> _What the task asks_: Find every line in the data below that contains the word "metallic" and copy each one out.

> _Questions on scene geometry_:
---------------

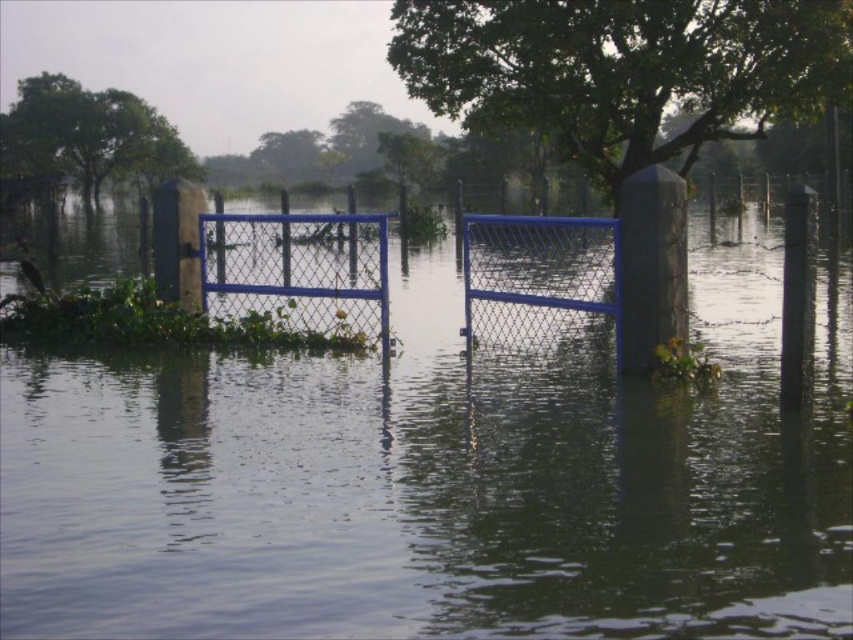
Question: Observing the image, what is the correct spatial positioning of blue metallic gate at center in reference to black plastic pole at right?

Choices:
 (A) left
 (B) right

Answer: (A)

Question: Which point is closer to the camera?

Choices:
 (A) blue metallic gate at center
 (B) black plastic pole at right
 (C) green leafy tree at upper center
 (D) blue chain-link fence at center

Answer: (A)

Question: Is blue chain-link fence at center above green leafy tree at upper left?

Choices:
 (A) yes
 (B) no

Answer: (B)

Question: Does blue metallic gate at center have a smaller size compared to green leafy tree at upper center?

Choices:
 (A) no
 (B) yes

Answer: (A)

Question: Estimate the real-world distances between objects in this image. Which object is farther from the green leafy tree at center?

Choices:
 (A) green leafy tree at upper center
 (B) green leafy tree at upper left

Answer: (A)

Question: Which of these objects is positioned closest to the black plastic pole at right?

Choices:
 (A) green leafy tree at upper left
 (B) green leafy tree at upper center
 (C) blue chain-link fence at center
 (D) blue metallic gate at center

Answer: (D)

---------------

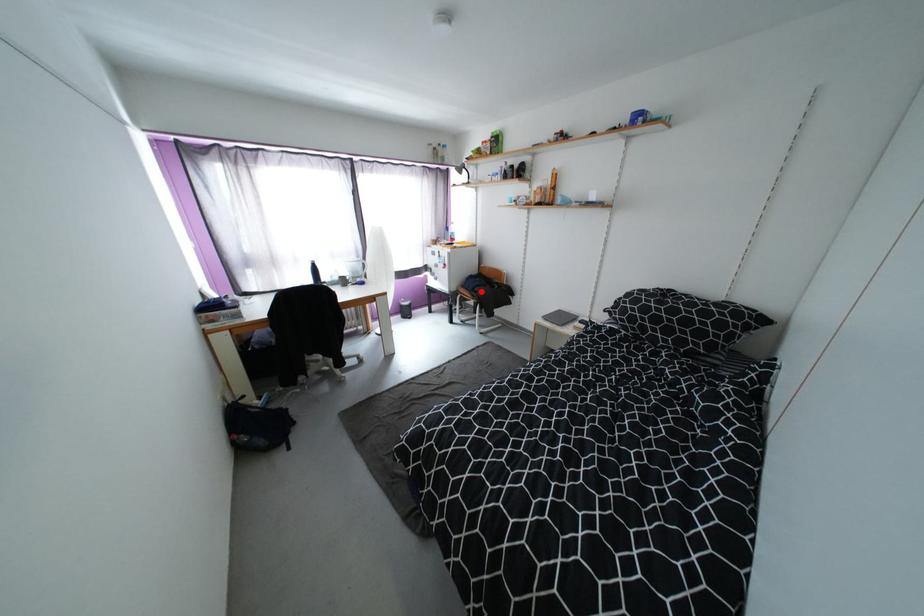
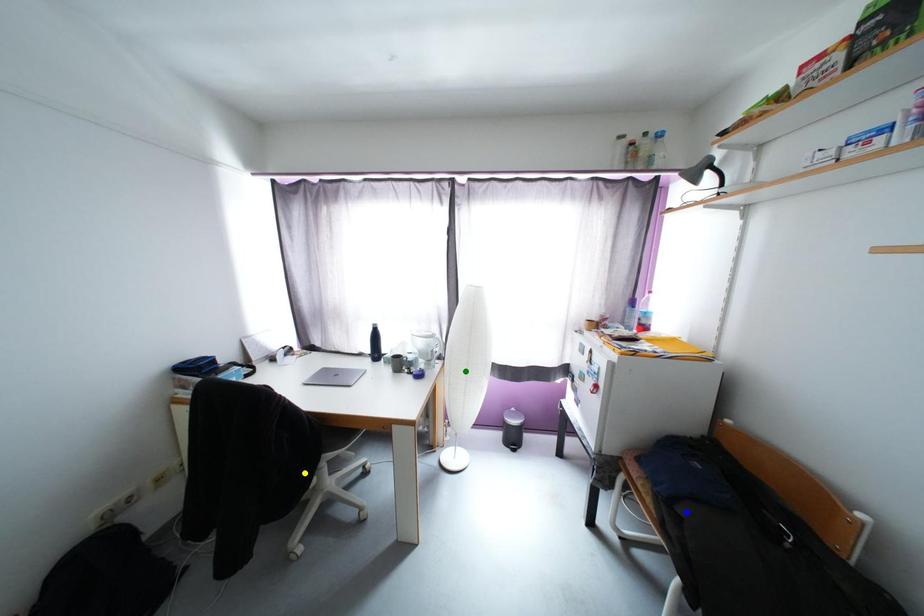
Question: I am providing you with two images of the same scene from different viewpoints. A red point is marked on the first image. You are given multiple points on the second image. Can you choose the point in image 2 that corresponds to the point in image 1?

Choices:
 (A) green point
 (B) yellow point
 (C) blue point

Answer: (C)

---------------

> _Answer to this problem_:
Question: Observing the image, what is the correct spatial positioning of blue metallic gate at center in reference to black plastic pole at right?
 (A) blue metallic gate at center
Question: Does blue metallic gate at center have a smaller size compared to green leafy tree at upper center?
 (D) blue metallic gate at center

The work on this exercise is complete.